--- Begin EXTRACTED INFORMATION ---

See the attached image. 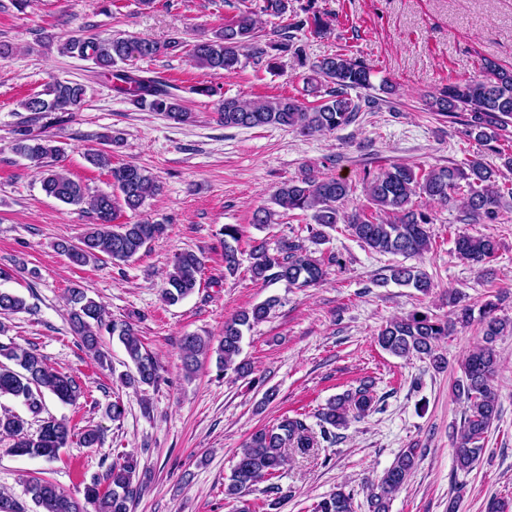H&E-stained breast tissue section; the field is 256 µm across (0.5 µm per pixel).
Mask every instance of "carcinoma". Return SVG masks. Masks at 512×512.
<instances>
[{
	"label": "carcinoma",
	"instance_id": "carcinoma-1",
	"mask_svg": "<svg viewBox=\"0 0 512 512\" xmlns=\"http://www.w3.org/2000/svg\"><path fill=\"white\" fill-rule=\"evenodd\" d=\"M261 12L279 19H290L273 32L275 39H260V28L255 12L249 8L239 11L224 22V28L213 36L192 45L189 56L199 68L219 73L234 72L242 59L252 61L260 68H276L273 52L291 51L303 56L295 33L310 29L323 31L329 22L323 13L310 4L298 13L291 0H262ZM63 54L90 58L111 80L114 90L135 106H145L159 112L176 123H189L193 115L183 107L174 93V87L156 77L143 76L127 70L122 64L133 59H152L165 50L182 48L176 38L160 44L145 37H102L92 35L85 39L68 37L58 41ZM313 79L328 85L327 99L316 106H306L292 97L259 98L241 102L234 97L217 101L216 112L226 127L256 128L274 126L296 129L308 136L333 132L354 123L359 113L371 107L375 100H355L350 91L372 89L374 71L364 61L343 53L327 55L310 65ZM85 97L81 84L56 80L44 92L27 97L22 108L39 118L51 113L71 114L80 109ZM428 108L443 116L457 118L467 113V135L480 142L496 138V131L512 123V69L492 62L485 65V74L462 82L450 83L426 98ZM14 150L31 162L42 165L51 159L57 161L64 150L51 141L30 133L22 134ZM89 162L106 168L124 205L131 211L142 208L146 201L160 192L161 185L150 171L133 164L112 166V149H95L87 153ZM496 171L479 159L470 162L467 170L453 167H432L415 171L408 165L394 164L376 173L368 172L366 184L368 202L372 209L356 210L346 214L341 210L351 194V186L343 179L322 176L308 170L298 181L285 182L275 191L273 202L283 212L311 211L314 225L309 227L313 238L322 237L321 228L334 224L347 225L358 241L369 249L383 254L417 256L431 248L428 224L431 215L417 204L418 199L448 204L452 193L467 191L460 198L466 220L473 224L499 223L500 192L495 180ZM44 192L60 202L88 209L94 223L89 225L79 242L58 244L72 263L83 266L99 258L100 254L114 261H127L162 235L165 225L149 221L114 225L116 207L110 193L92 194L88 188L63 173L47 168L42 170ZM224 247V275H234L240 261L234 242L239 229L226 225L222 232ZM498 250V242L491 234L479 236L459 235L455 238L458 257L472 264L489 262ZM248 272L255 282L270 284L285 282L290 286L307 287L325 281L328 268L336 263V256L316 258L305 245L296 240H283L271 249L266 242L254 241L249 252ZM205 265L202 253L185 250L175 255L172 269L162 290V299L175 304L192 294L200 285ZM391 279L404 286H412L422 293L431 288L428 274L415 266H397L391 269ZM70 326L72 332L89 355L98 363L106 360L101 350L102 331L118 337L133 371L123 381L130 386H153L160 378V366L145 347L133 326L127 321L106 319L104 309L79 286L69 290ZM279 299L270 297L247 311L224 322L223 335L218 339L198 334L183 337L181 343L182 366L186 377L196 372L200 358L216 354L217 367L231 370L243 377L250 373L248 365L237 361L242 351L243 328L267 319ZM26 309L24 299L14 293L0 291V314H14ZM496 305L488 302L482 311L483 344L474 348L465 358L461 376L455 381L453 392L467 402L463 422L456 429L457 442L453 448L456 468L469 471L483 452L480 442L495 420L499 418V405L494 389L498 356L494 347L496 338L512 329V323L495 315ZM471 318V309L465 307L456 320L433 317L414 311L390 321L378 334L379 346L397 357L425 355L433 366L445 368V360L438 352L442 339L453 330L455 322ZM13 363L8 366L1 362ZM63 403H73L81 395L77 379L49 367L43 357L32 349L13 342L0 341V398L20 402L28 413L38 416L45 409L46 396ZM374 397L370 386L364 384L329 401L319 413L322 438H336L333 429L346 424L349 416L357 418L368 414ZM29 421L25 415L6 410L0 413V435L13 439L9 452L15 456L56 458L74 436V429L65 418L48 417L42 420L36 435L28 433ZM318 447V441L306 420L296 415L285 416L274 427L259 428L251 433L236 449V463L224 484V496L240 499L254 485L267 481L266 492L275 497L271 504L285 498L282 488L271 482L288 463L289 453L308 456ZM414 448L402 450L380 479L371 485L370 512H389L396 493L407 483L416 465ZM137 460L125 458L115 461L103 475L106 487L94 481L85 488L84 501H79L50 481L33 478L26 490L35 512H85L84 503L94 506L96 512H130V505L140 498L143 483L135 480ZM316 512H351V497L340 489L321 500Z\"/></svg>",
	"mask_w": 512,
	"mask_h": 512
}]
</instances>
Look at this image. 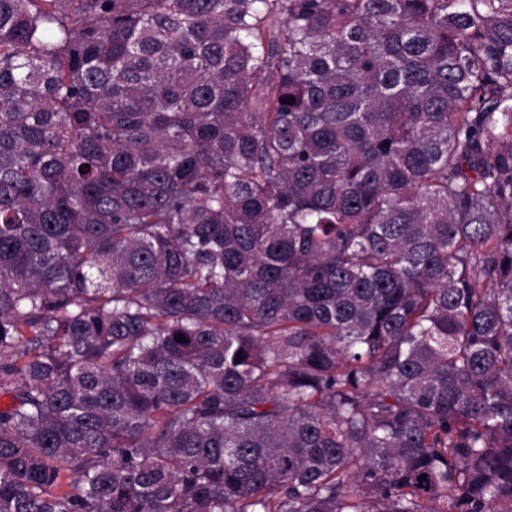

--- End EXTRACTED INFORMATION ---

**PROBLEM DETAILS**
Filter the data, keeping only the lines that contain "carcinoma".

**SOLUTION TO THE EXERCISE**
Mask every instance of "carcinoma". Return SVG masks. Masks at 512×512.
	"label": "carcinoma",
	"instance_id": "carcinoma-1",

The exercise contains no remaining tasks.